▸ **Task prompt**
Wherever "black" turns up in the entries, copy out the line that holds it.

==== Data for this task ====

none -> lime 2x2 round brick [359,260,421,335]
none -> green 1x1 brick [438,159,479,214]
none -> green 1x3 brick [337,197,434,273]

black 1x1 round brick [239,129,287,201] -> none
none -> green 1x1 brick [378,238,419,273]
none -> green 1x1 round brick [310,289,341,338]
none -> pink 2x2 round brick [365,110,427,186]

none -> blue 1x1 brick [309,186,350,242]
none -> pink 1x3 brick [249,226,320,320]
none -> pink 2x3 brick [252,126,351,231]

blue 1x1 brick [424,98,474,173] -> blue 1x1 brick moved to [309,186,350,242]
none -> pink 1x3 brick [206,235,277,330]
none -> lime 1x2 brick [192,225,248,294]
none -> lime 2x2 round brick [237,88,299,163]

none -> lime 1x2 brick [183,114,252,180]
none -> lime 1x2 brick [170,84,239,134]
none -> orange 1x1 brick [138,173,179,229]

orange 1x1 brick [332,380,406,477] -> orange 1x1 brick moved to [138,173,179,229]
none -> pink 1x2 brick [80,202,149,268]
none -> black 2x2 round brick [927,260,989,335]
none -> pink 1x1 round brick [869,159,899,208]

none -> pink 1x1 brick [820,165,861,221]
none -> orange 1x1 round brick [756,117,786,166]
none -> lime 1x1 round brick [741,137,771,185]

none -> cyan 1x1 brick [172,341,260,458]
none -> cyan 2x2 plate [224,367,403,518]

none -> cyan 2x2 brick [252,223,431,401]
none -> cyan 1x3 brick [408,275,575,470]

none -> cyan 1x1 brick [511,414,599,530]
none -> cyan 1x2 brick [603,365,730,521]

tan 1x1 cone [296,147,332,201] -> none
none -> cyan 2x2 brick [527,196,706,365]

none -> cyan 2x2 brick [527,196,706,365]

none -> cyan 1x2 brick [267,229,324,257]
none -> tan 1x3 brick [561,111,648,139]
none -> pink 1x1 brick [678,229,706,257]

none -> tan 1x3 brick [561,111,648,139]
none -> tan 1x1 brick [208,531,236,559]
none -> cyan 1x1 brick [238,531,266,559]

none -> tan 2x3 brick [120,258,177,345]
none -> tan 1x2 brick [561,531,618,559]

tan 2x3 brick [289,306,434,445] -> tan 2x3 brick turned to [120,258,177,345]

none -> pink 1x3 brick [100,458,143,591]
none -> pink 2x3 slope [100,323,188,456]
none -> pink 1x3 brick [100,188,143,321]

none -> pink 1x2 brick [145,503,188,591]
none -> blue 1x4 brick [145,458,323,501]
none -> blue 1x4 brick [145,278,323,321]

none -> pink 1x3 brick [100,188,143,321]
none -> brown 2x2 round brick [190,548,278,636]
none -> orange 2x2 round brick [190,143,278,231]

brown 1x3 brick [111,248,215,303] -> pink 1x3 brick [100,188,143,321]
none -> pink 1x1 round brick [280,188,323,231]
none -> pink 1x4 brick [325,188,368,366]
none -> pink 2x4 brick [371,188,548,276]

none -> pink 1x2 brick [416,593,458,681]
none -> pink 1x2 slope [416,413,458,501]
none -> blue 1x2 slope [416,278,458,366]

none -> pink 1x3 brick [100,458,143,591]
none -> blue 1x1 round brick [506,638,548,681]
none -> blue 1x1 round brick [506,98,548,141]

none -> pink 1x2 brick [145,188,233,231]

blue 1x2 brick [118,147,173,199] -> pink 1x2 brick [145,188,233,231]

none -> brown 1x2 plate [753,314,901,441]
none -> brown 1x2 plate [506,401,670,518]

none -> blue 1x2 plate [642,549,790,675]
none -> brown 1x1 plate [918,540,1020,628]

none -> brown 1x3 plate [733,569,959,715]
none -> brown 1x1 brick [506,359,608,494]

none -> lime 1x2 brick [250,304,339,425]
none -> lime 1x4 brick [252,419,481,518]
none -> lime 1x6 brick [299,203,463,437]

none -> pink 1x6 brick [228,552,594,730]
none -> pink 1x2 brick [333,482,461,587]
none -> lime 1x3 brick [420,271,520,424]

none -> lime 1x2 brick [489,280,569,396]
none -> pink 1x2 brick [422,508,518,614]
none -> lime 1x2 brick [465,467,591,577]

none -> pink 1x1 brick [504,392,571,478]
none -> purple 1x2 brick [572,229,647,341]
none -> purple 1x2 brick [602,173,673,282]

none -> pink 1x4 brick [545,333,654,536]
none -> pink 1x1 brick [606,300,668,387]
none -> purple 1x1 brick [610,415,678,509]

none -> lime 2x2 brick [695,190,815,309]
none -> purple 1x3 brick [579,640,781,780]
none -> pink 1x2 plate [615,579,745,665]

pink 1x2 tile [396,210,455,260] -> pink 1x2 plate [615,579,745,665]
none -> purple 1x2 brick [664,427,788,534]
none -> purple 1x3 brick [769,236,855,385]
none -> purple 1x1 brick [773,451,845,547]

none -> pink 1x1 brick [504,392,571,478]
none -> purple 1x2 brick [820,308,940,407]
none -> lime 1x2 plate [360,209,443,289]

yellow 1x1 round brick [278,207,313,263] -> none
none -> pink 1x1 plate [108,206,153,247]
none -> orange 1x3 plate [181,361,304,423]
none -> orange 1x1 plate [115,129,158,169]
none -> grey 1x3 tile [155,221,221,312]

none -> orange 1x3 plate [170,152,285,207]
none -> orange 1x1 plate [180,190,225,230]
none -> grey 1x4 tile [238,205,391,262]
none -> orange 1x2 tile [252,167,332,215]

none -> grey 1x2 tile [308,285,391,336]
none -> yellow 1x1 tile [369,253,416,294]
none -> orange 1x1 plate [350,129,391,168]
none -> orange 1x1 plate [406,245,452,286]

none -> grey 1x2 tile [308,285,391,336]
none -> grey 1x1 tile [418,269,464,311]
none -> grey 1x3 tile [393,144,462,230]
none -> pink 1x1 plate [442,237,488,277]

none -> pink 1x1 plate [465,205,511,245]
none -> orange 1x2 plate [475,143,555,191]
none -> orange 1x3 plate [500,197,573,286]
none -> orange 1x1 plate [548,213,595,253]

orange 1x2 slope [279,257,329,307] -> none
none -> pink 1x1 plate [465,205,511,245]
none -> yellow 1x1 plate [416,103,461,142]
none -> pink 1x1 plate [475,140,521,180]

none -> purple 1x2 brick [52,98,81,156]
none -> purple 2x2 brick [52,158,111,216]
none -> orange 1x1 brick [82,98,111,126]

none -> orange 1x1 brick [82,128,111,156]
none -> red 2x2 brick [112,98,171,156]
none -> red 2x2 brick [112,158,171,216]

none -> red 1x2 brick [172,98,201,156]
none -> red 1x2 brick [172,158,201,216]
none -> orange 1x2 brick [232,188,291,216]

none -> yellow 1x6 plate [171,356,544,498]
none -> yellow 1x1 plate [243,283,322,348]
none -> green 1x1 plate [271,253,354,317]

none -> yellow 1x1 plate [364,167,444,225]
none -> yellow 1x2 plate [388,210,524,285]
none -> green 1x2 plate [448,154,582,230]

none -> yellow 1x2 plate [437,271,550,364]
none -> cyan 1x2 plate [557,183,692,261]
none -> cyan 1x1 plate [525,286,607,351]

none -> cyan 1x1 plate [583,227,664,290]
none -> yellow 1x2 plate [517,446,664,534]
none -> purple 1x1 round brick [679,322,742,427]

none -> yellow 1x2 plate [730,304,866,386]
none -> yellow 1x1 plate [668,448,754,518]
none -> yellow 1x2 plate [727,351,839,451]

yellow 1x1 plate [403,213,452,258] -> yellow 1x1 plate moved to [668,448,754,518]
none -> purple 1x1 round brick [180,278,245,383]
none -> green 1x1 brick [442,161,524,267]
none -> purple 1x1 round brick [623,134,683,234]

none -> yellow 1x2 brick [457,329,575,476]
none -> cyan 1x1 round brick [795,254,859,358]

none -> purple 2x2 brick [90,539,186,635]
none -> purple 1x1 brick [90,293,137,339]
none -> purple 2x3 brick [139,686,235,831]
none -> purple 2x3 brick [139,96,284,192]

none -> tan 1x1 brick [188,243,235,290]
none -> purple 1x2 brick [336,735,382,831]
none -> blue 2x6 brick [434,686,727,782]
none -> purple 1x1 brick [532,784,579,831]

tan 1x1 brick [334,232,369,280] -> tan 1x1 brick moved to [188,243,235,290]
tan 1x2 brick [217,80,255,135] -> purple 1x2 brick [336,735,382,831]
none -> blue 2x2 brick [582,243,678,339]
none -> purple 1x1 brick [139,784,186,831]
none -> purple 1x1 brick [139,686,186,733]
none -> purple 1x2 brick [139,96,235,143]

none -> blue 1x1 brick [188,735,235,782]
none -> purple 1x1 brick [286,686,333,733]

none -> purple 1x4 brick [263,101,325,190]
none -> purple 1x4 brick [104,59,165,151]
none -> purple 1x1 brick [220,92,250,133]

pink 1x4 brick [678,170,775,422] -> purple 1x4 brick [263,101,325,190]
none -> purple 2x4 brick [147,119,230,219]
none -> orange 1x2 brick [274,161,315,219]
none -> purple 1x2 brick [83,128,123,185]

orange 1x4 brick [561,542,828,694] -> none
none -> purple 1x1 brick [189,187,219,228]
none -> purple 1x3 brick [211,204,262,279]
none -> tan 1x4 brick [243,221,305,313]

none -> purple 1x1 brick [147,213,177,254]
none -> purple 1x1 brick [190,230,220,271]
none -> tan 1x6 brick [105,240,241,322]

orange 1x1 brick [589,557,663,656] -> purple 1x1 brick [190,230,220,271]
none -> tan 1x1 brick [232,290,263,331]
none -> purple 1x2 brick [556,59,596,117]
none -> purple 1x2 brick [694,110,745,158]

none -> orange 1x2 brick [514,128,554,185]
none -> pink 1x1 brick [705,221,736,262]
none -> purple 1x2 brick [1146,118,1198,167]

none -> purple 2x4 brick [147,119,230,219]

====

▸ **Task response**
black 1x1 round brick [239,129,287,201] -> none
none -> black 2x2 round brick [927,260,989,335]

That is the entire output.